# EXTRACTED INFORMATION:
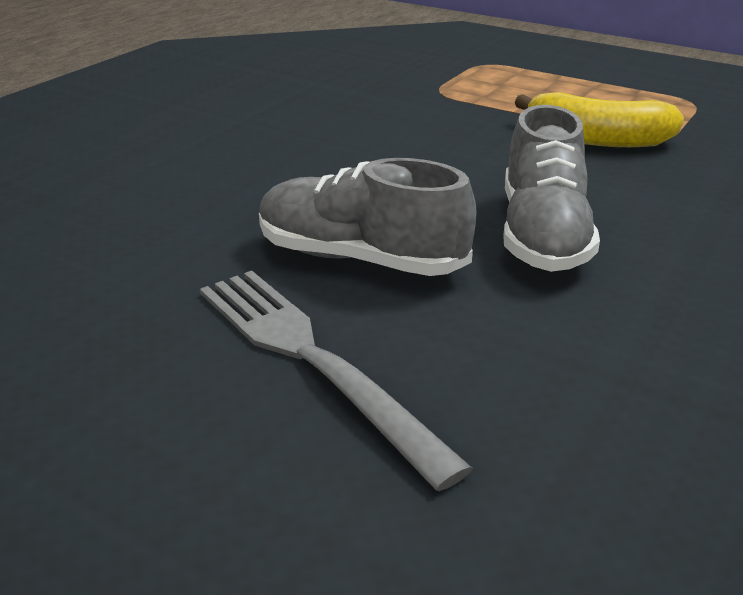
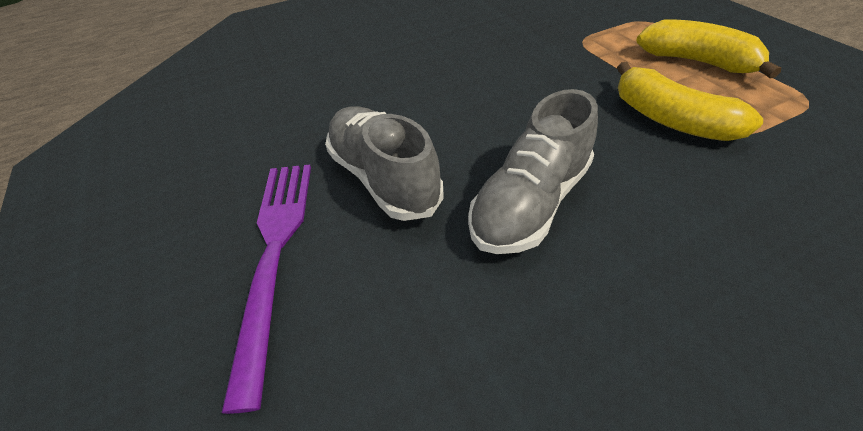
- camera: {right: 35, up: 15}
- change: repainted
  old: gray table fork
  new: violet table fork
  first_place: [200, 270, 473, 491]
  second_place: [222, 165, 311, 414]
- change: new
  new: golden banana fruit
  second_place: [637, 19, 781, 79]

# PROBLEM DETAILS:
Since the pictures are not part of the copy, transcribe only the remaining material, exactly.

# REPLY TO THE EXERCISE:
- camera: {right: 35, up: 15}
- change: repainted
  old: gray table fork
  new: violet table fork
  first_place: [200, 270, 473, 491]
  second_place: [222, 165, 311, 414]
- change: new
  new: golden banana fruit
  second_place: [637, 19, 781, 79]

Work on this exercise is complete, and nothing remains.